### [Exercise instructions]
Would you print each of the entries below precisely as given?

### [Records from a data collection]
+ + +
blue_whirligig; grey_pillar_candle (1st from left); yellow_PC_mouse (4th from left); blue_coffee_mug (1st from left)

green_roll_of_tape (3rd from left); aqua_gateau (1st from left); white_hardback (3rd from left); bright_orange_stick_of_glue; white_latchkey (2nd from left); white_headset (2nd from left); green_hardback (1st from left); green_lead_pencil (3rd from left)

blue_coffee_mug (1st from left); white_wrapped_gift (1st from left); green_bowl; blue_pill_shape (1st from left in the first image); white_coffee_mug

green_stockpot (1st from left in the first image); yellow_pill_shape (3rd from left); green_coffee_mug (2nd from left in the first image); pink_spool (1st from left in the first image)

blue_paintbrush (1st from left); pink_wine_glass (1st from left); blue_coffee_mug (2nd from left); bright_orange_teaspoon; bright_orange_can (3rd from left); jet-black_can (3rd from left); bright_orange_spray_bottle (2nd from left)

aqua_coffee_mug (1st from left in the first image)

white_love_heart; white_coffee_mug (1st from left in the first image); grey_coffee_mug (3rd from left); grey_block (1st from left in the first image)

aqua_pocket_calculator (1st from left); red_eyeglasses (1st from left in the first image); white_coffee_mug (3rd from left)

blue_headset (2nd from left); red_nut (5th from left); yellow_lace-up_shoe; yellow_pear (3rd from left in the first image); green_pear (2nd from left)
+ + +
### [Answer for this exercise]
blue_whirligig; grey_pillar_candle (1st from left); yellow_PC_mouse (4th from left); blue_coffee_mug (1st from left)

green_roll_of_tape (3rd from left); aqua_gateau (1st from left); white_hardback (3rd from left); bright_orange_stick_of_glue; white_latchkey (2nd from left); white_headset (2nd from left); green_hardback (1st from left); green_lead_pencil (3rd from left)

blue_coffee_mug (1st from left); white_wrapped_gift (1st from left); green_bowl; blue_pill_shape (1st from left in the first image); white_coffee_mug

green_stockpot (1st from left in the first image); yellow_pill_shape (3rd from left); green_coffee_mug (2nd from left in the first image); pink_spool (1st from left in the first image)

blue_paintbrush (1st from left); pink_wine_glass (1st from left); blue_coffee_mug (2nd from left); bright_orange_teaspoon; bright_orange_can (3rd from left); jet-black_can (3rd from left); bright_orange_spray_bottle (2nd from left)

aqua_coffee_mug (1st from left in the first image)

white_love_heart; white_coffee_mug (1st from left in the first image); grey_coffee_mug (3rd from left); grey_block (1st from left in the first image)

aqua_pocket_calculator (1st from left); red_eyeglasses (1st from left in the first image); white_coffee_mug (3rd from left)

blue_headset (2nd from left); red_nut (5th from left); yellow_lace-up_shoe; yellow_pear (3rd from left in the first image); green_pear (2nd from left)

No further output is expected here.